-- Source material follows --

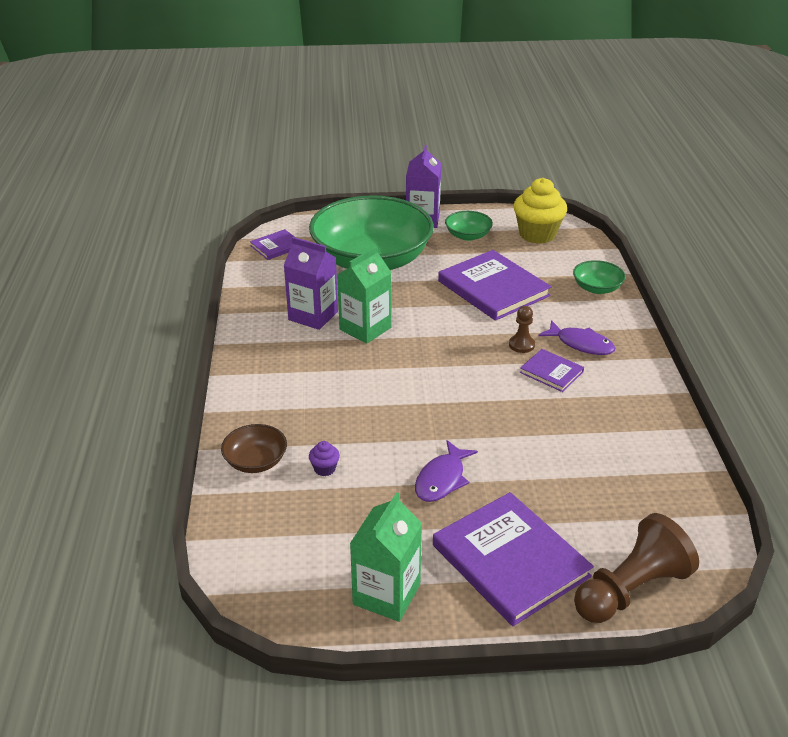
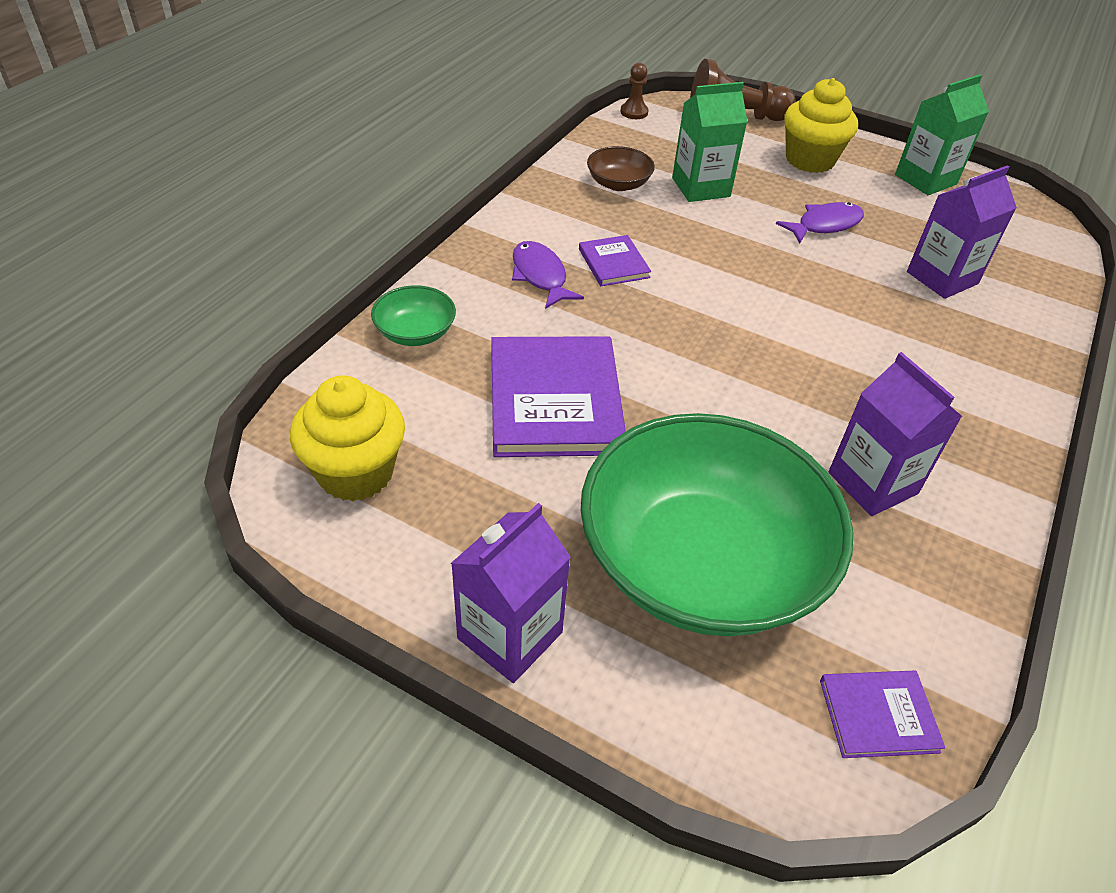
camera: 150 degrees left, 10 degrees up
brown bowl [221,424,287,473] -> brown bowl moved to [587,146,655,191]
purple cupcake [309,441,340,476] -> purple carton [907,166,1017,299]
green carton [337,246,392,344] -> green carton moved to [672,82,747,202]
purple book [433,492,594,626] -> yellow cupcake [784,78,858,173]
green bowl [445,211,493,241] -> none
brown pawn [509,306,535,353] -> brown pawn moved to [620,63,649,119]

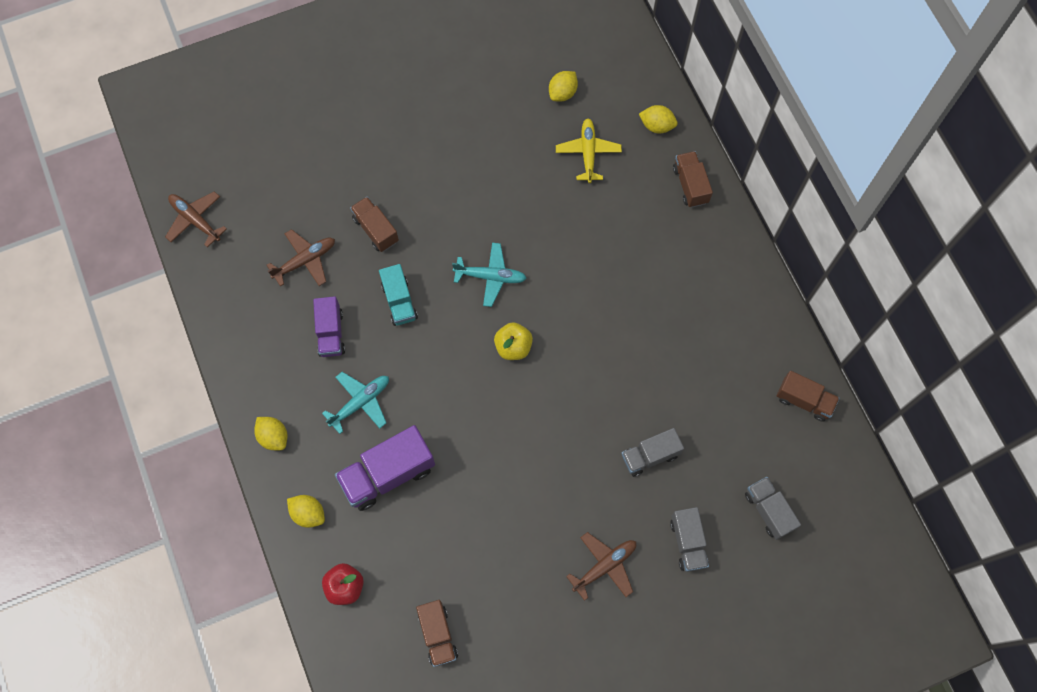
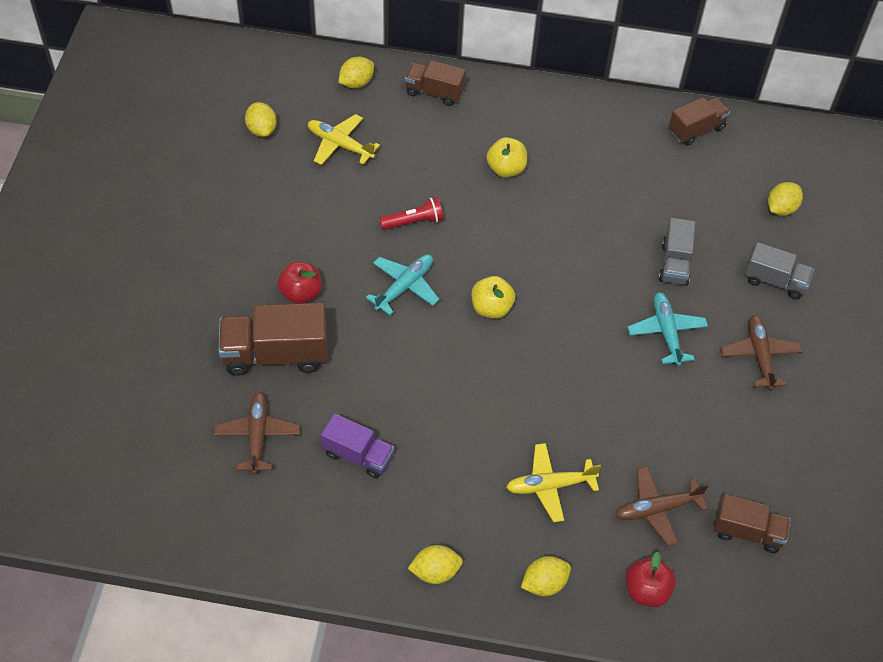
camera: 60 degrees left, 15 degrees down
brown plane [165,191,227,248] -> brown plane moved to [616,466,709,546]
turquoise plane [322,372,389,434] -> turquoise plane moved to [627,292,708,366]
purple truck [335,425,435,511] -> yellow plane [506,443,601,522]
brown truck [350,197,399,252] -> brown truck [219,303,327,376], size x1.60
turquoise truck [379,264,418,326] -> none
grey truck [745,477,801,540] -> yellow lemon [768,182,803,216]
none -> red apple [278,262,322,304]
none -> red flashlight [379,197,444,230]
none -> yellow apple [487,137,527,177]

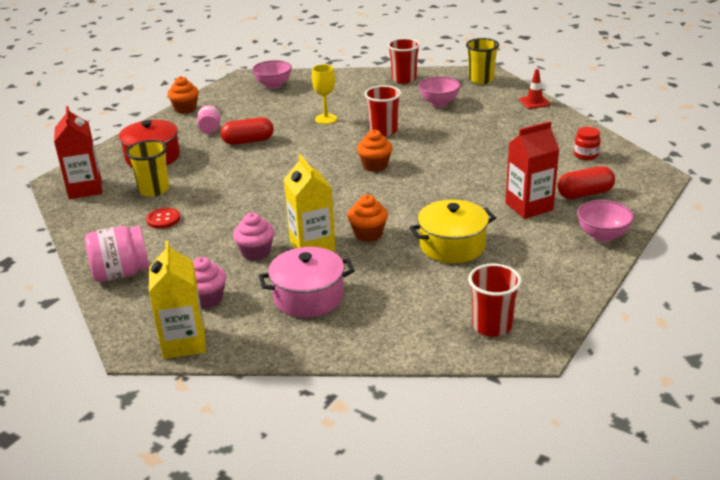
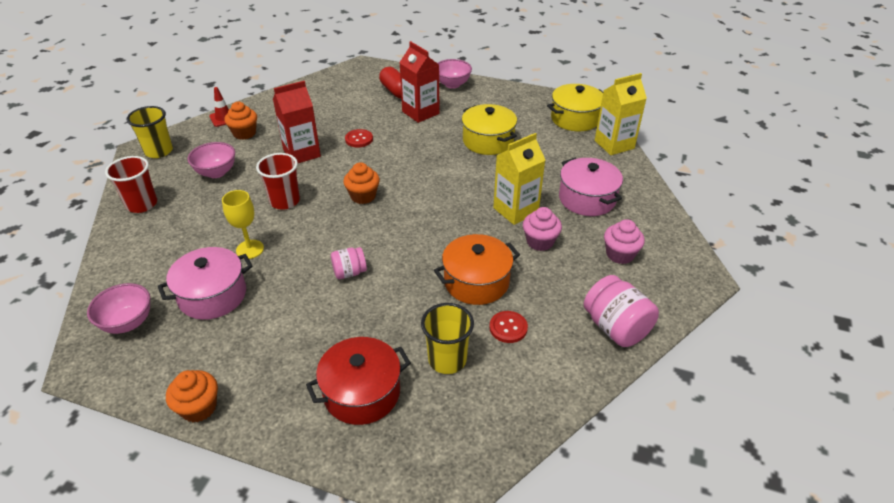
camera: 105 degrees left, 10 degrees up
red carton [54,106,102,199] -> red carton moved to [273,81,321,163]
yellow carton [149,240,206,359] -> yellow carton moved to [595,73,647,155]
pink jar [197,105,221,134] -> pink jar moved to [331,247,367,279]
red capsule [221,117,274,145] -> none
orange cupcake [348,195,388,242] -> orange cupcake moved to [225,102,257,140]
red cup [468,263,522,337] -> yellow pot [547,84,603,131]
red jar [574,127,601,160] -> none
none -> pink pot [158,247,253,320]
none -> red button [345,129,373,147]
none -> orange pot [434,234,520,305]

-- Source material concluded --

**What you are asked to do**
Using the data above, output the line that has "none -> yellow apple [487,137,527,177]", the line that has "red capsule [221,117,274,145] -> none", and whatever lines fall between, each exactly as it stands and without pictures.

**The answer**
none -> yellow apple [487,137,527,177]

camera: 105 degrees left, 10 degrees up
red carton [54,106,102,199] -> red carton moved to [273,81,321,163]
yellow carton [149,240,206,359] -> yellow carton moved to [595,73,647,155]
pink jar [197,105,221,134] -> pink jar moved to [331,247,367,279]
red capsule [221,117,274,145] -> none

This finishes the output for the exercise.